• [PROBLEM TO SOLVE]:
Whenever a line below includes "MATRIX", add it to the tally, then give the total and nothing more.

• [SUPPLIED MATERIAL]:
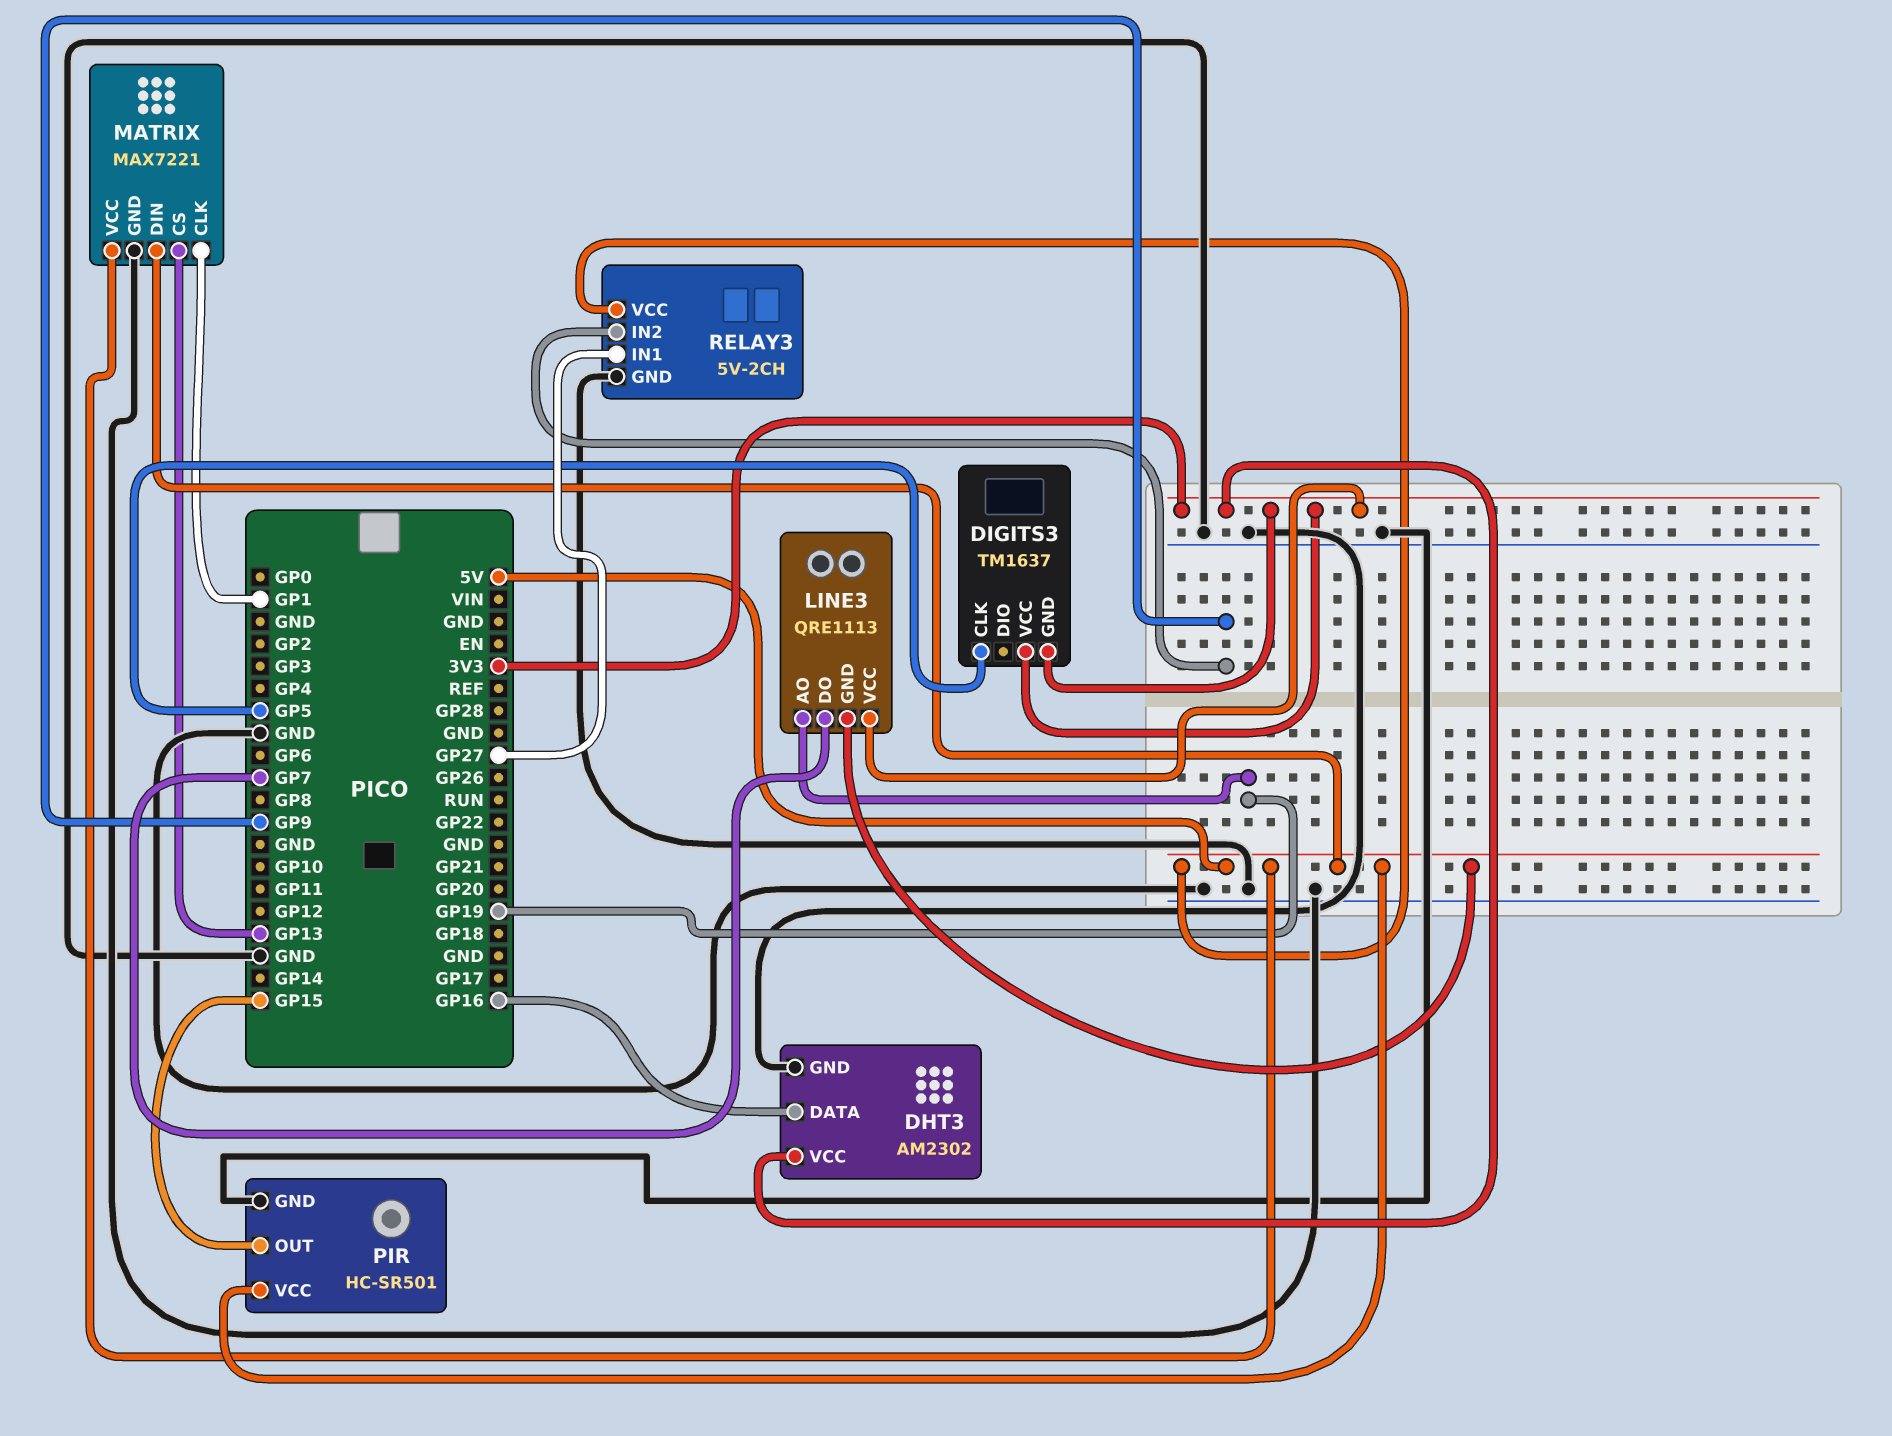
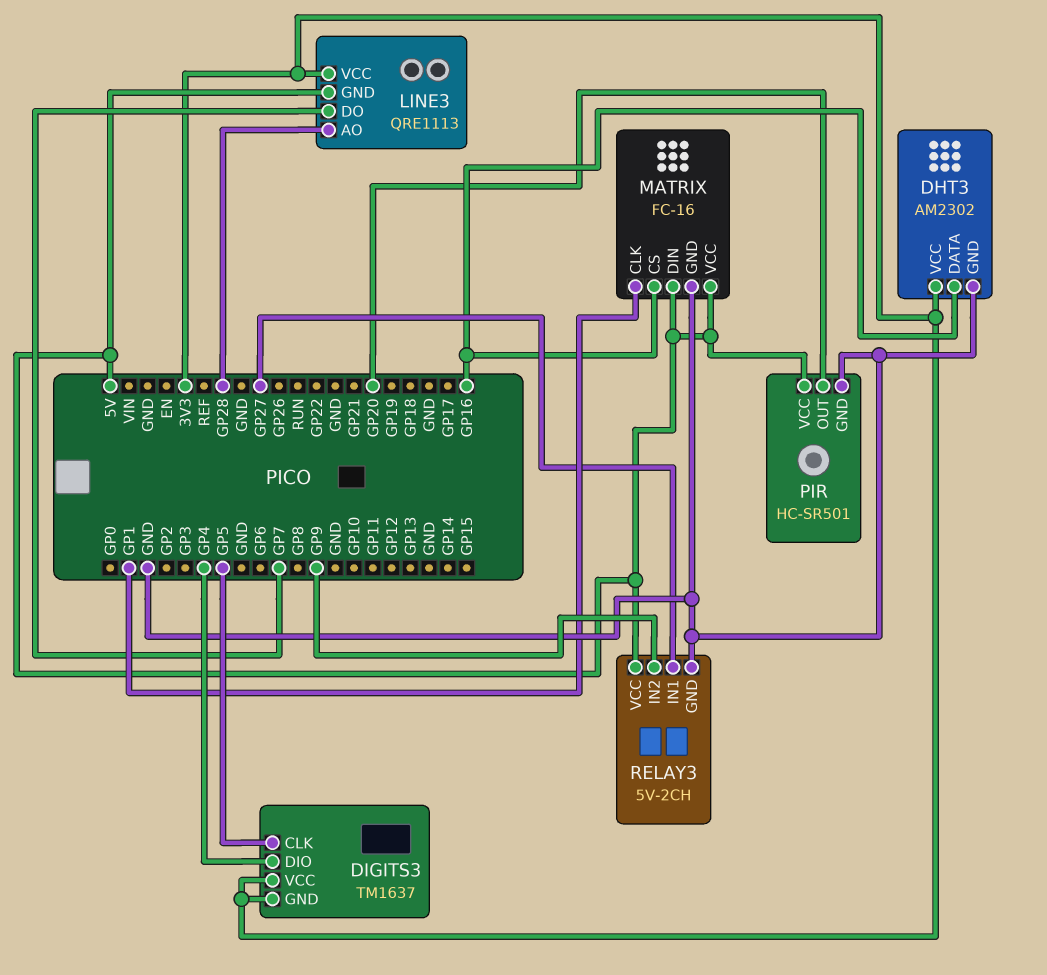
DIGITS3 pin DIO: none -> GP4
LINE3 pin AO: GP19 -> GP28
MATRIX: MAX7221 -> FC-16
MATRIX pin CS: GP13 -> GP16
PIR pin OUT: GP15 -> GP20

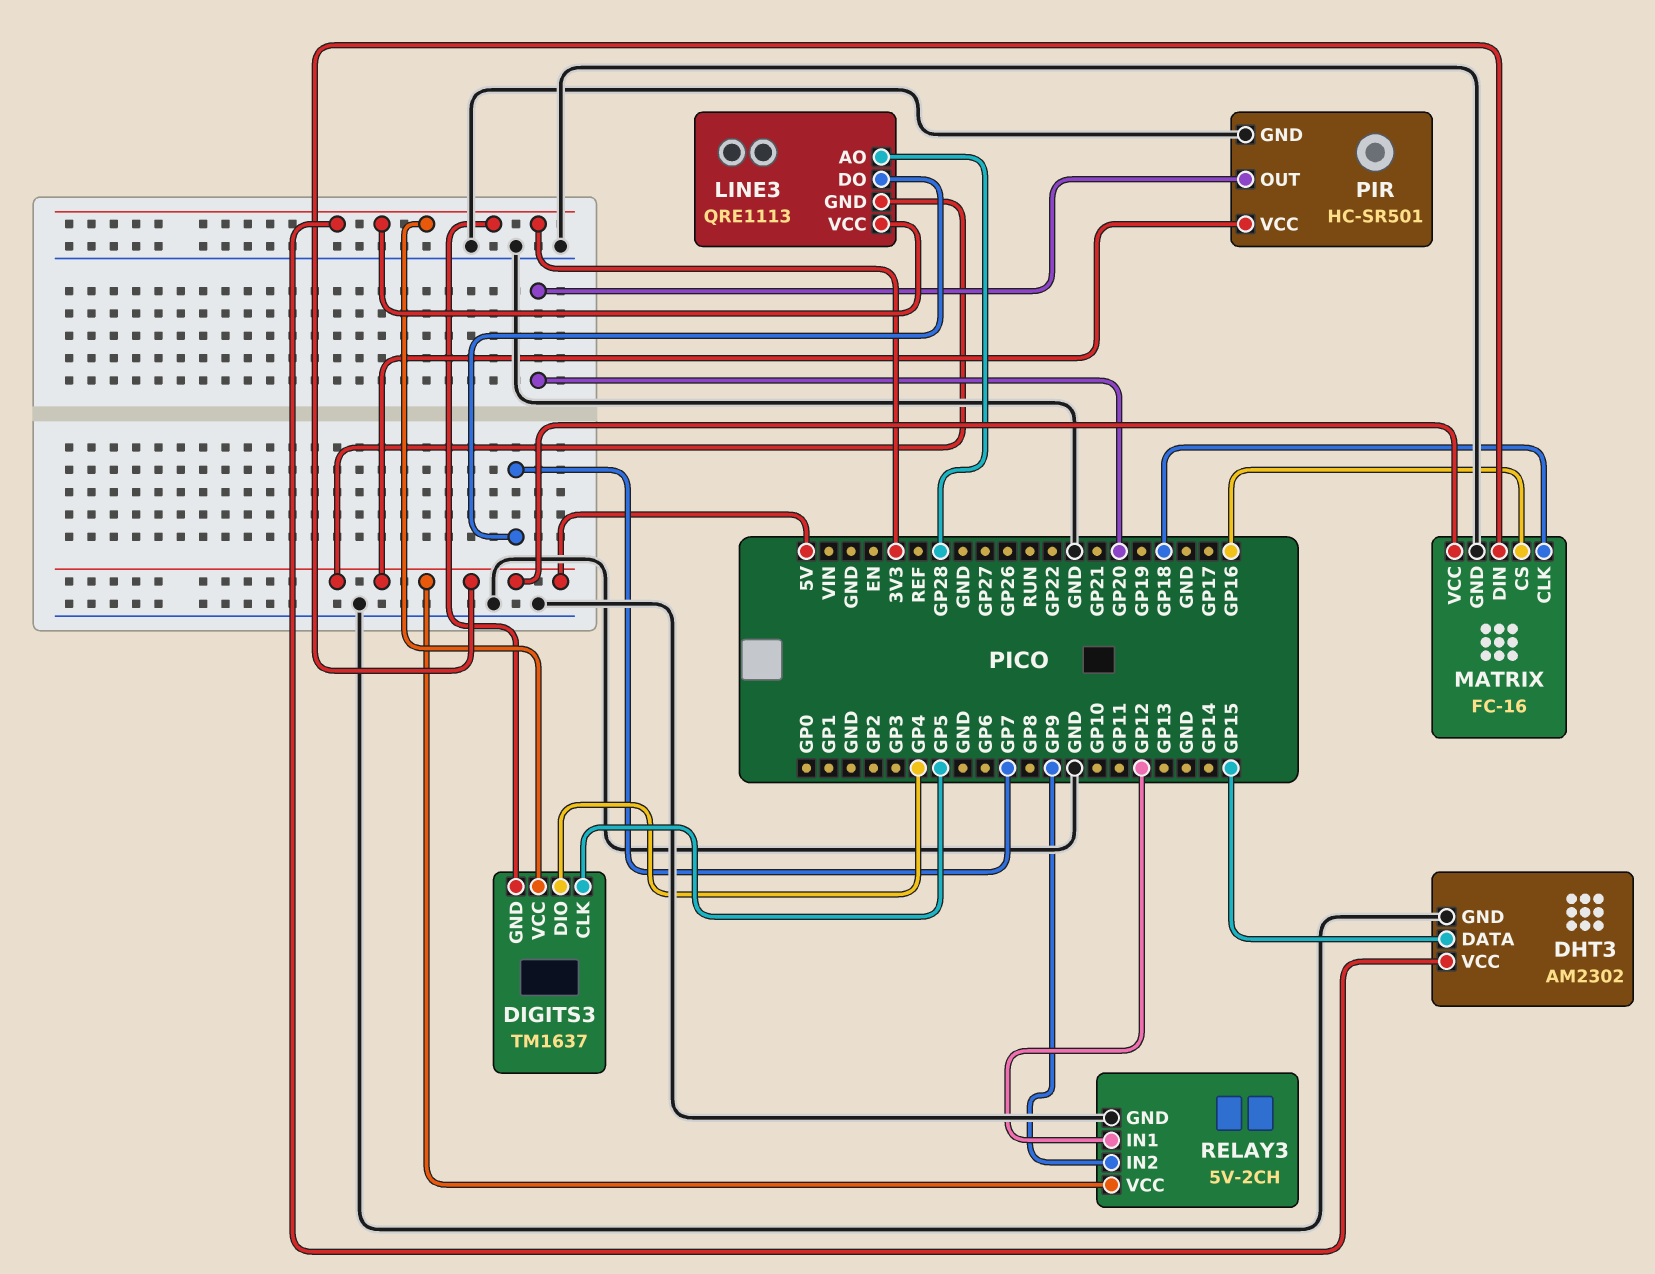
DHT3 pin DATA: GP16 -> GP15
MATRIX pin CLK: GP1 -> GP18
RELAY3 pin IN1: GP27 -> GP12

• [EXERCISE RESULT]:
3